**Supplied entries:**
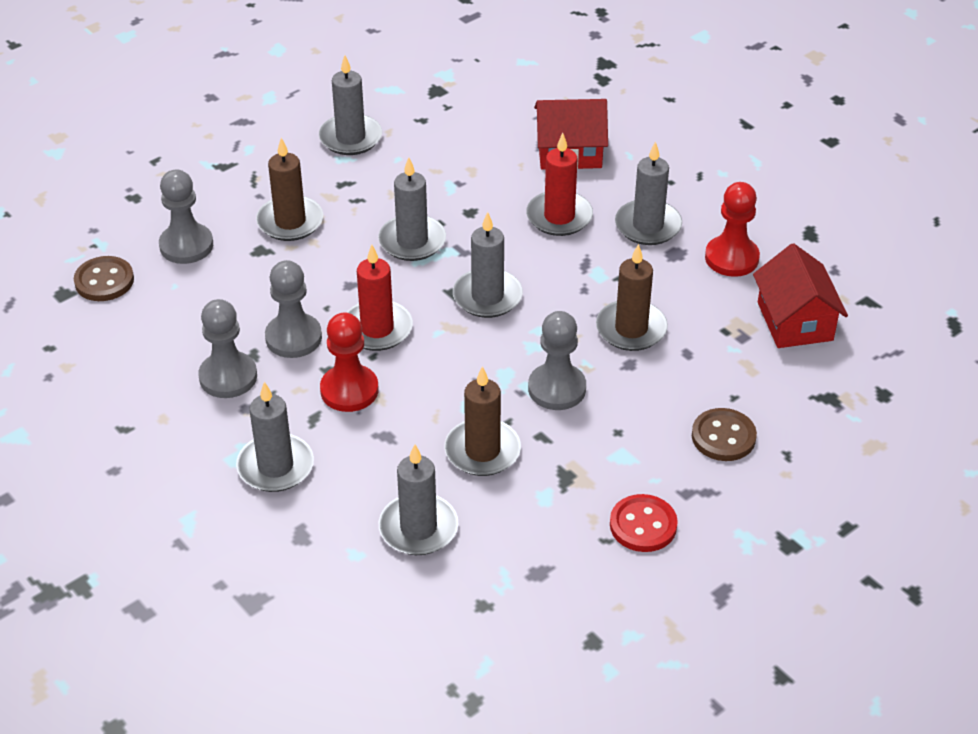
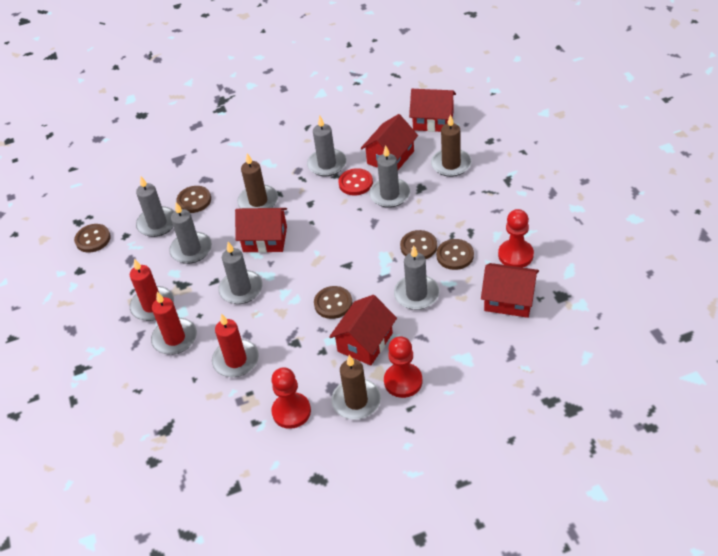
brown button: 2 -> 5
grey pawn: 4 -> 0
red candle: 2 -> 3
red house: 2 -> 5
red pawn: 2 -> 3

**Exercise goal:** An exact copy of all the records is required, with the pictures omitted.

**Written answer:**
brown button: 2 -> 5
grey pawn: 4 -> 0
red candle: 2 -> 3
red house: 2 -> 5
red pawn: 2 -> 3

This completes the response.